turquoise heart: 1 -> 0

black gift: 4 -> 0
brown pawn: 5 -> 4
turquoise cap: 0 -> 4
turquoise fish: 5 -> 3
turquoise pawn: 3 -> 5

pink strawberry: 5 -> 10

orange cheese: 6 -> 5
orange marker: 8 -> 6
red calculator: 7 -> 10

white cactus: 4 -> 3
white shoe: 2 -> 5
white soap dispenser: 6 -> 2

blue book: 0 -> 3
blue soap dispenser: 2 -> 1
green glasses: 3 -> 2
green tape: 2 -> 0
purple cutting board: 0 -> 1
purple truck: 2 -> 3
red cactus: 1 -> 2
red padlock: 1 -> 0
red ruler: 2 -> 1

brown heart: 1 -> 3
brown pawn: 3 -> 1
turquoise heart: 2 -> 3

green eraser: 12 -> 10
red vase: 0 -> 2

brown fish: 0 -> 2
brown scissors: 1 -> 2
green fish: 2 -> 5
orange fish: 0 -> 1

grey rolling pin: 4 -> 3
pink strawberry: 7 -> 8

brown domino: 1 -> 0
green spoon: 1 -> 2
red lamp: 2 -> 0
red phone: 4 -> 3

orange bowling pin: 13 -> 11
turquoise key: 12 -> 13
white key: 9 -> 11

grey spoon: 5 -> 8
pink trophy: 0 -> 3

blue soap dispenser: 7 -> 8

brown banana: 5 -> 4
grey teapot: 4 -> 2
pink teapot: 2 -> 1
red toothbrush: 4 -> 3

.....

[Exercise objective]: Go through the records and set each one down again, unchanged.

[Output of the task]:
turquoise heart: 1 -> 0

black gift: 4 -> 0
brown pawn: 5 -> 4
turquoise cap: 0 -> 4
turquoise fish: 5 -> 3
turquoise pawn: 3 -> 5

pink strawberry: 5 -> 10

orange cheese: 6 -> 5
orange marker: 8 -> 6
red calculator: 7 -> 10

white cactus: 4 -> 3
white shoe: 2 -> 5
white soap dispenser: 6 -> 2

blue book: 0 -> 3
blue soap dispenser: 2 -> 1
green glasses: 3 -> 2
green tape: 2 -> 0
purple cutting board: 0 -> 1
purple truck: 2 -> 3
red cactus: 1 -> 2
red padlock: 1 -> 0
red ruler: 2 -> 1

brown heart: 1 -> 3
brown pawn: 3 -> 1
turquoise heart: 2 -> 3

green eraser: 12 -> 10
red vase: 0 -> 2

brown fish: 0 -> 2
brown scissors: 1 -> 2
green fish: 2 -> 5
orange fish: 0 -> 1

grey rolling pin: 4 -> 3
pink strawberry: 7 -> 8

brown domino: 1 -> 0
green spoon: 1 -> 2
red lamp: 2 -> 0
red phone: 4 -> 3

orange bowling pin: 13 -> 11
turquoise key: 12 -> 13
white key: 9 -> 11

grey spoon: 5 -> 8
pink trophy: 0 -> 3

blue soap dispenser: 7 -> 8

brown banana: 5 -> 4
grey teapot: 4 -> 2
pink teapot: 2 -> 1
red toothbrush: 4 -> 3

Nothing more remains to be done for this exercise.